Task statement - Copy out the entries below exactly as they stand, but only from the line containing "The JetBlackDoughnut moved" through the line containing "The GoldenToyBoat moved".

Data provided -
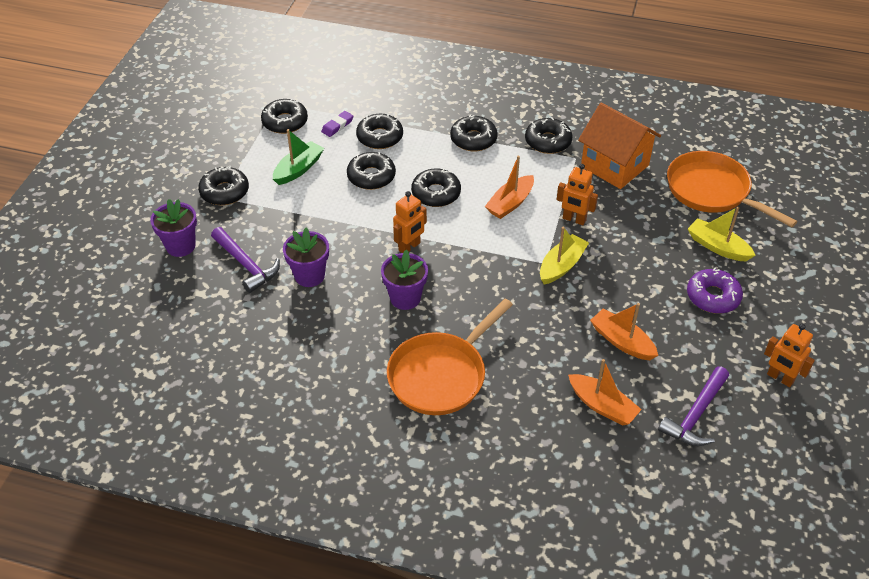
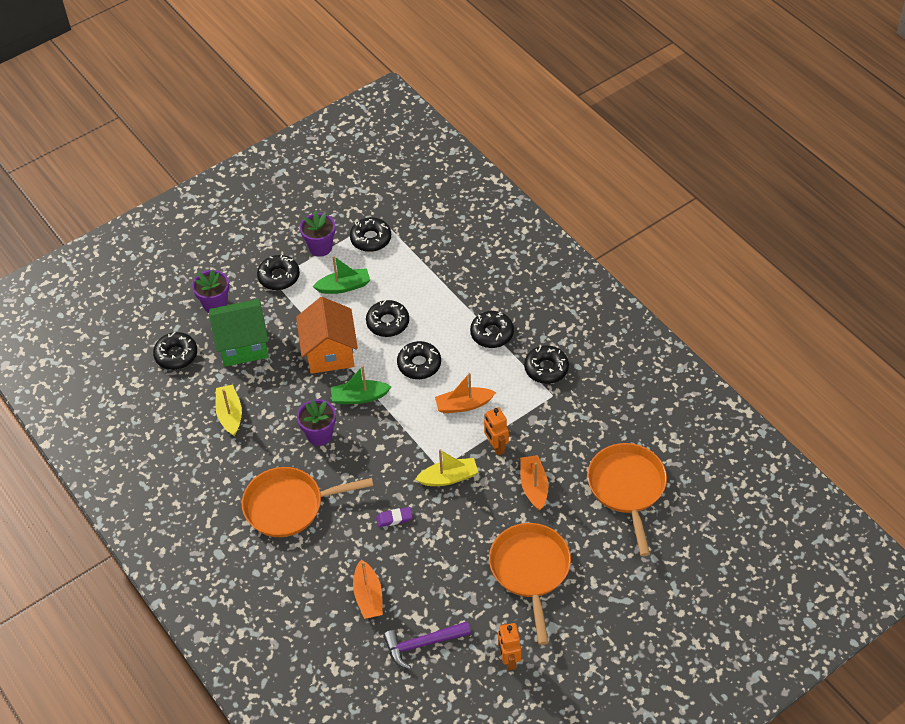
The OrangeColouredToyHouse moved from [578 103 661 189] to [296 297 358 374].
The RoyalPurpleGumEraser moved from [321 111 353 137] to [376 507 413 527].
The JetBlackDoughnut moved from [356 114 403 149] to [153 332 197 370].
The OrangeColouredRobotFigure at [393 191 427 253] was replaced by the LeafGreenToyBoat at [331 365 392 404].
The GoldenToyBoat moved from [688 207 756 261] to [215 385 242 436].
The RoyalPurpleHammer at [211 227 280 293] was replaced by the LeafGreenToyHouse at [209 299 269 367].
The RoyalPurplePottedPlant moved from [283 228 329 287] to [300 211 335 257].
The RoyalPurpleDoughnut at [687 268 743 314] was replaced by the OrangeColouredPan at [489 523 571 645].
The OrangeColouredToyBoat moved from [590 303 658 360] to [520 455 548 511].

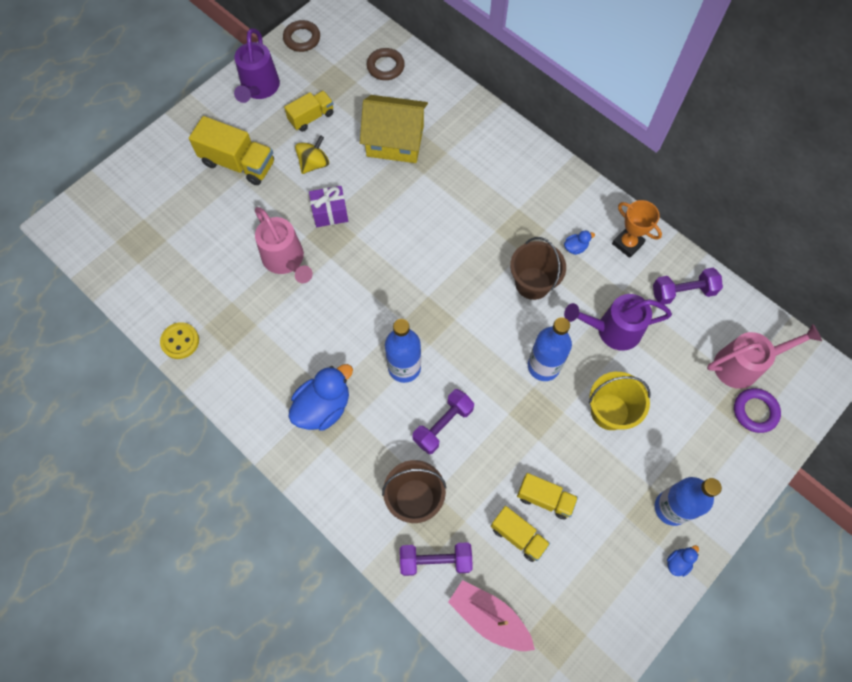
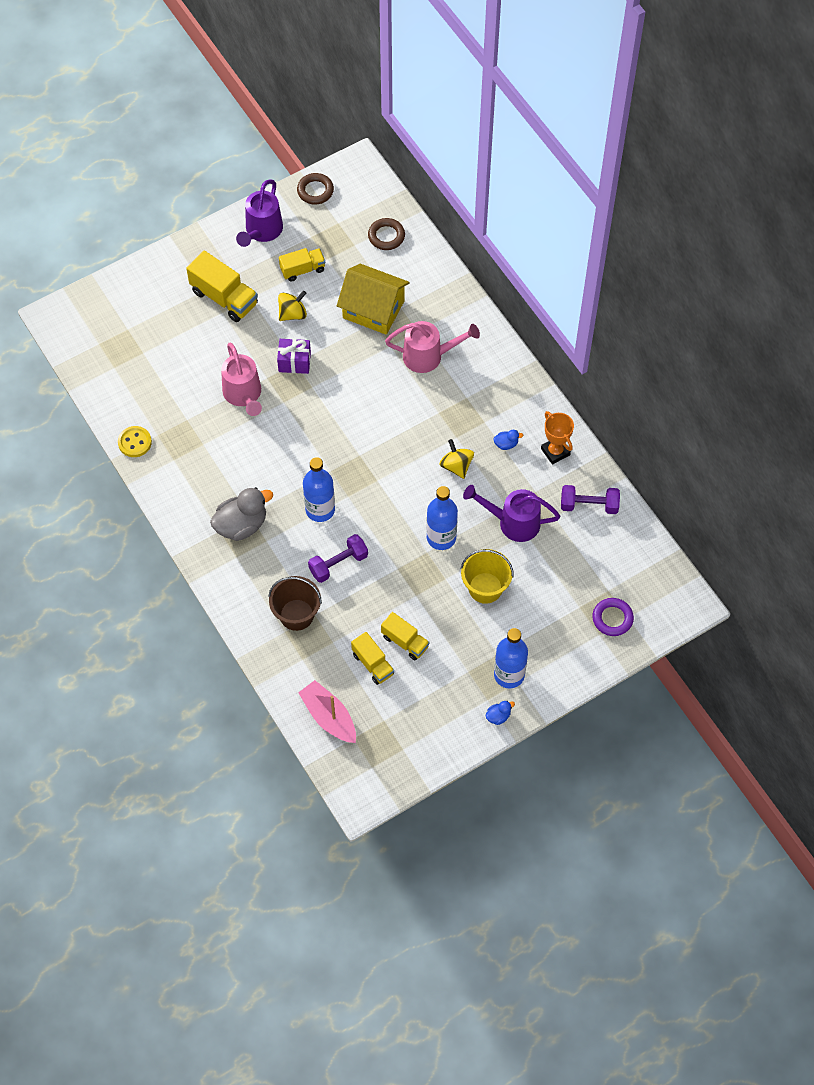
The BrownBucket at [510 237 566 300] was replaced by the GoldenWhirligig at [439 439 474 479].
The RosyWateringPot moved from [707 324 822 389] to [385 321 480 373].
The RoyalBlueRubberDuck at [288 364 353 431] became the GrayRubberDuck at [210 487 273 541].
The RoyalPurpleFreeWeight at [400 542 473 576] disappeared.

--

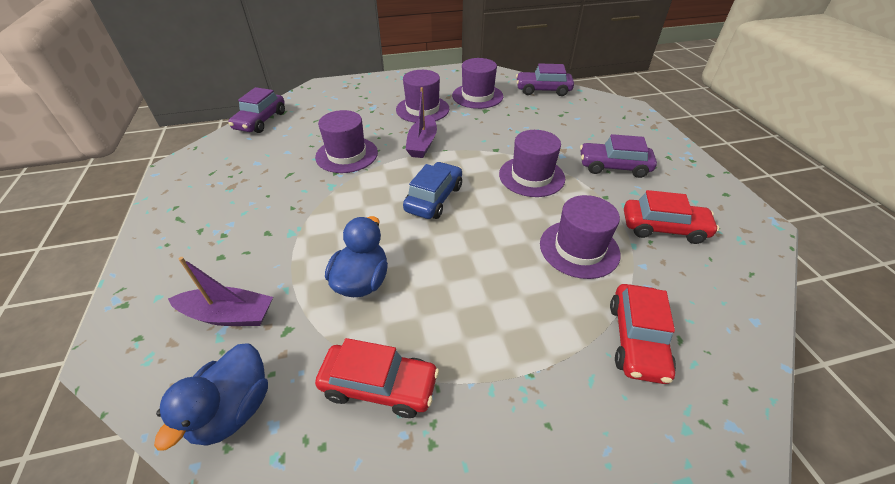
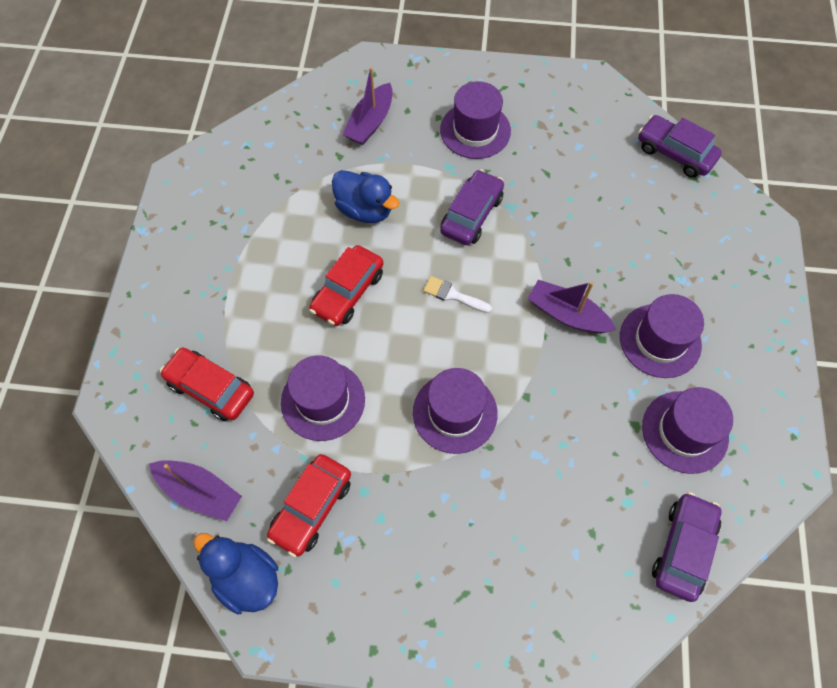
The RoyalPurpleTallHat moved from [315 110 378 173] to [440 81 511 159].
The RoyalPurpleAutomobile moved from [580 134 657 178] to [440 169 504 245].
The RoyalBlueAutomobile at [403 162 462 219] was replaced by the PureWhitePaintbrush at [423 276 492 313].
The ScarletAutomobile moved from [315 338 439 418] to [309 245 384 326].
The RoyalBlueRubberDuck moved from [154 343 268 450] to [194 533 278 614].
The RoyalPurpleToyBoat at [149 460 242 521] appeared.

...

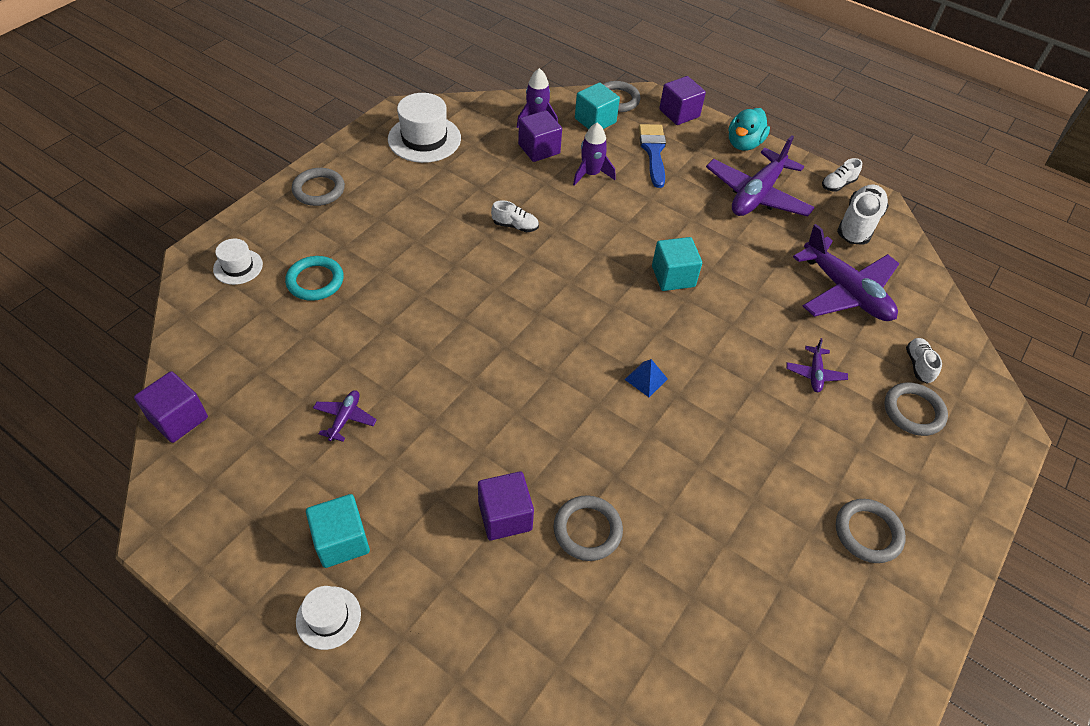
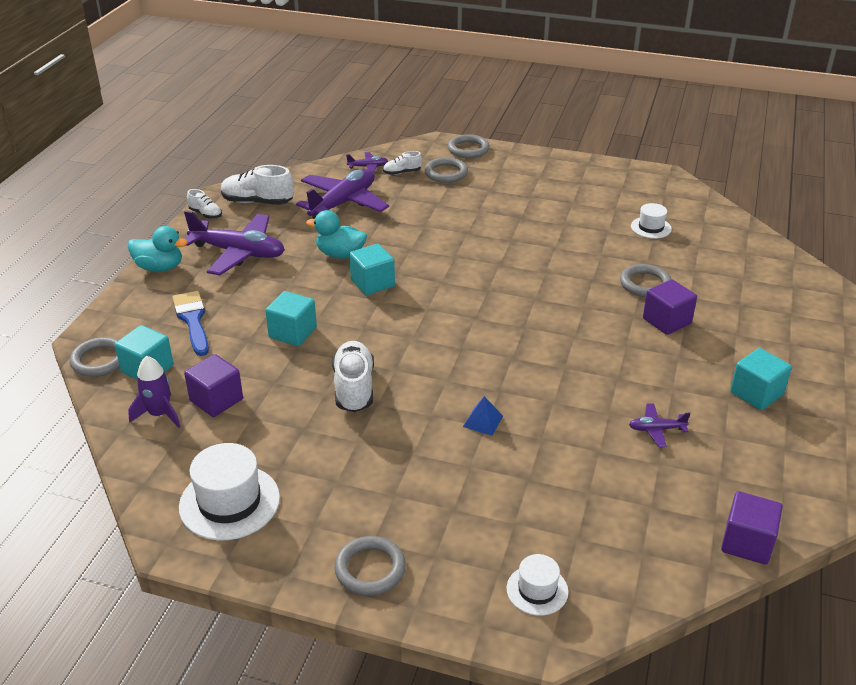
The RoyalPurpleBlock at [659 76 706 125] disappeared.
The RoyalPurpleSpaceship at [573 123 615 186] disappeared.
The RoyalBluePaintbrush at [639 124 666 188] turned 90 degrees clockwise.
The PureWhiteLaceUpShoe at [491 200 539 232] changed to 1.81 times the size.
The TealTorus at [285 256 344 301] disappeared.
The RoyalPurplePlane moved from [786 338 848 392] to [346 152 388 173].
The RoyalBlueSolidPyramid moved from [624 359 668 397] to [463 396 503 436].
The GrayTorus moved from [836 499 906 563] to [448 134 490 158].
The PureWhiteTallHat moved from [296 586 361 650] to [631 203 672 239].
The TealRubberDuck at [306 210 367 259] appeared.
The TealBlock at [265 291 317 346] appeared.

Answer to this exercise -
The JetBlackDoughnut moved from [356 114 403 149] to [153 332 197 370].
The OrangeColouredRobotFigure at [393 191 427 253] was replaced by the LeafGreenToyBoat at [331 365 392 404].
The GoldenToyBoat moved from [688 207 756 261] to [215 385 242 436].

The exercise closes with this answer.